• Exercise requirements
Down to the last line below, write out every line exactly, starting with the one that contains "in_second: [502, 449, 590, 499]" and leaving out the pictures.

• Extracted data
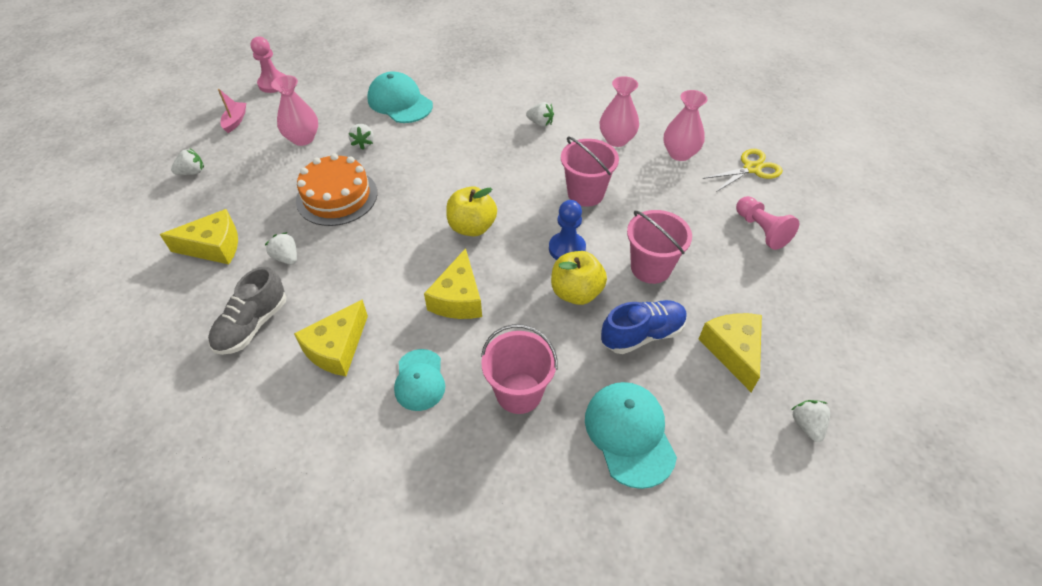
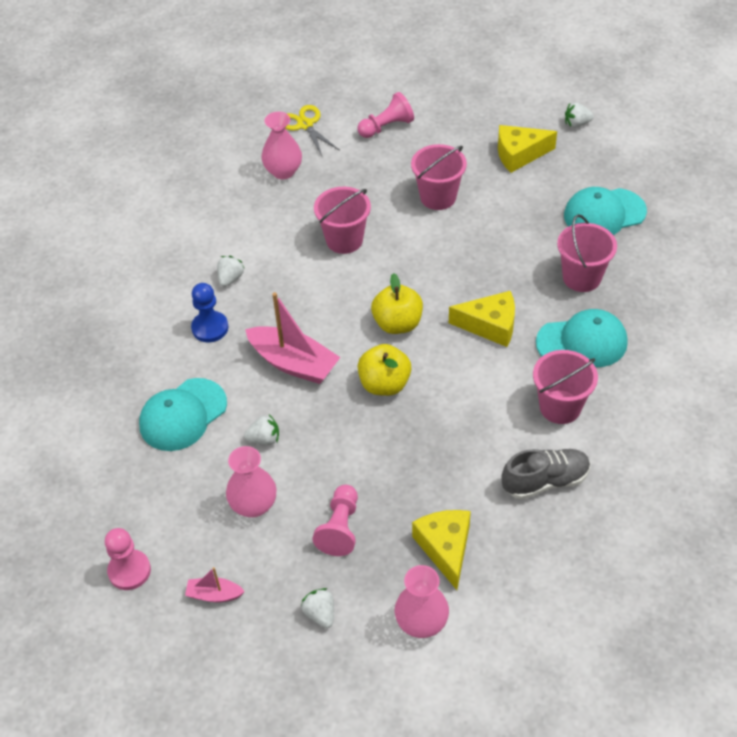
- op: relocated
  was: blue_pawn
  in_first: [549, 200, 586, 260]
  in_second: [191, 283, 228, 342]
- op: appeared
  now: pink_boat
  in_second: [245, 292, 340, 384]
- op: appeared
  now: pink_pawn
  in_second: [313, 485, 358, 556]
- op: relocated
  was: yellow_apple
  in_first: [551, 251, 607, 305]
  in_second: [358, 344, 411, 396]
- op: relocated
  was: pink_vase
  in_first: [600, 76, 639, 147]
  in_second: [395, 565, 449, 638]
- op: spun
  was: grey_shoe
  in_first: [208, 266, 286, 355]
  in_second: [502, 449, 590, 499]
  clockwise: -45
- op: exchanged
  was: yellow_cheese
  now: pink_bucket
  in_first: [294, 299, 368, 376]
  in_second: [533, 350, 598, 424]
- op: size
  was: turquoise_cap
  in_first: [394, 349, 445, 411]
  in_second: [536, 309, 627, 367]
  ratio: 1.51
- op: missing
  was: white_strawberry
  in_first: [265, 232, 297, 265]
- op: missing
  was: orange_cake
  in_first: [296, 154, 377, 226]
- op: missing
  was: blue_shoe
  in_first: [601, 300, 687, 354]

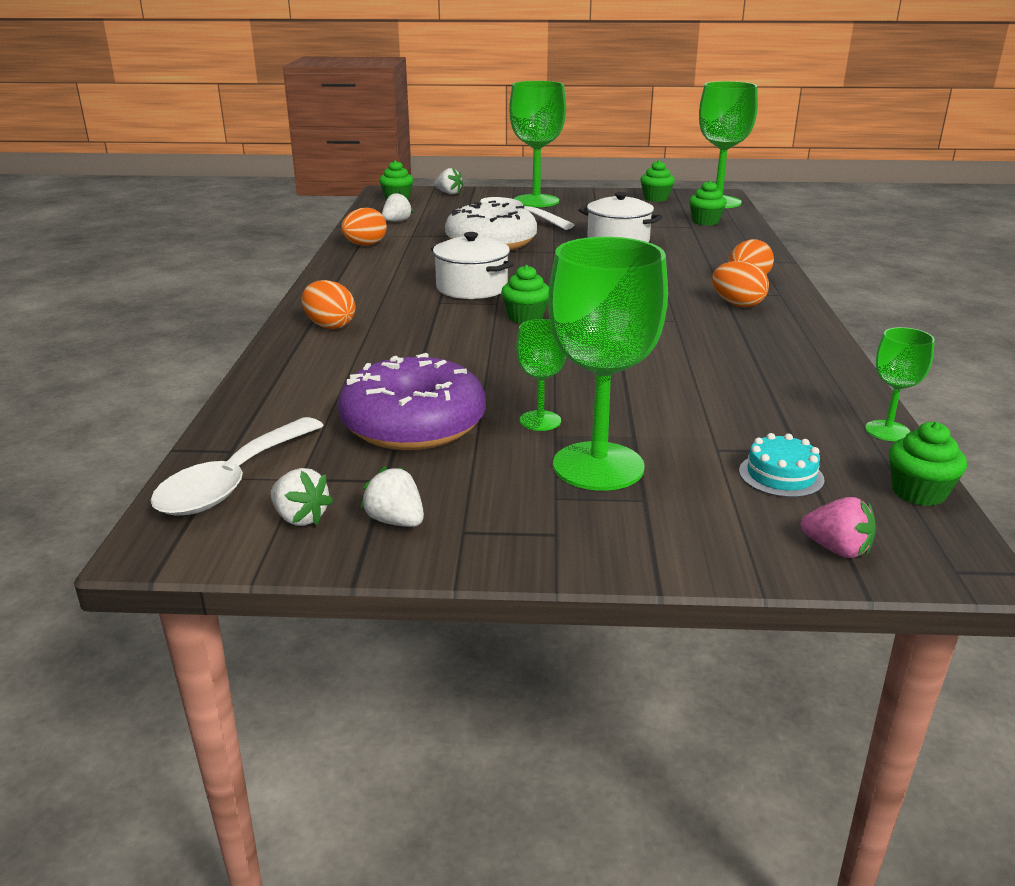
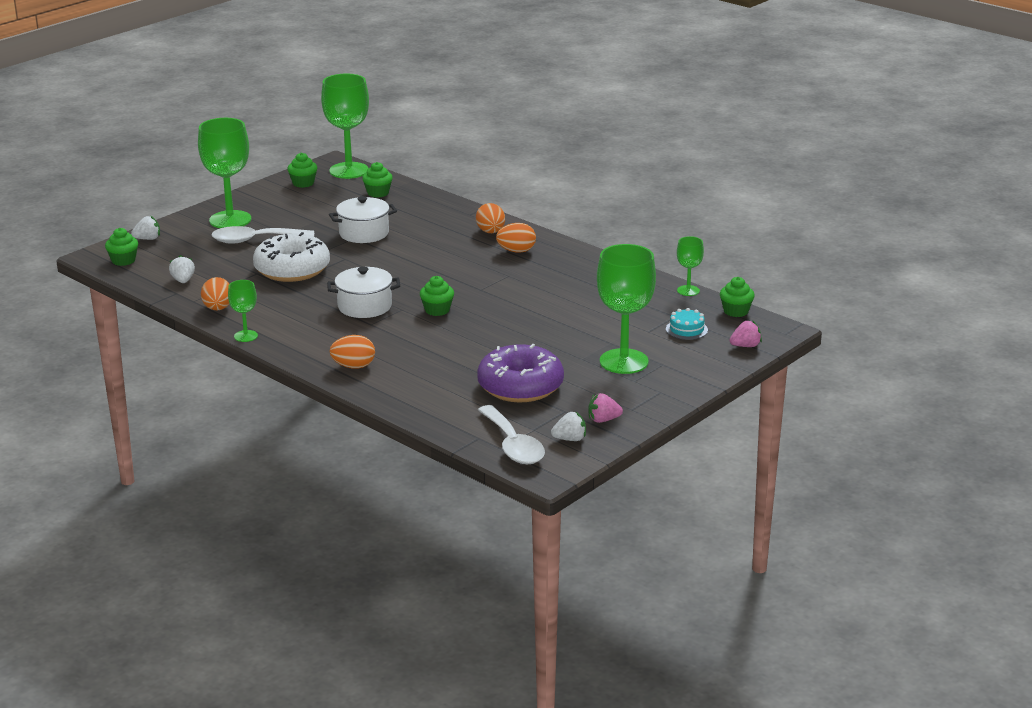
- op: relocated
  was: green_goblet
  in_first: [516, 319, 566, 431]
  in_second: [228, 280, 258, 342]
- op: colour
  was: white_strawberry
  now: pink_strawberry
  in_first: [360, 466, 424, 527]
  in_second: [589, 393, 623, 423]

• Output of the exercise
  in_second: [502, 449, 590, 499]
  clockwise: -45
- op: exchanged
  was: yellow_cheese
  now: pink_bucket
  in_first: [294, 299, 368, 376]
  in_second: [533, 350, 598, 424]
- op: size
  was: turquoise_cap
  in_first: [394, 349, 445, 411]
  in_second: [536, 309, 627, 367]
  ratio: 1.51
- op: missing
  was: white_strawberry
  in_first: [265, 232, 297, 265]
- op: missing
  was: orange_cake
  in_first: [296, 154, 377, 226]
- op: missing
  was: blue_shoe
  in_first: [601, 300, 687, 354]

- op: relocated
  was: green_goblet
  in_first: [516, 319, 566, 431]
  in_second: [228, 280, 258, 342]
- op: colour
  was: white_strawberry
  now: pink_strawberry
  in_first: [360, 466, 424, 527]
  in_second: [589, 393, 623, 423]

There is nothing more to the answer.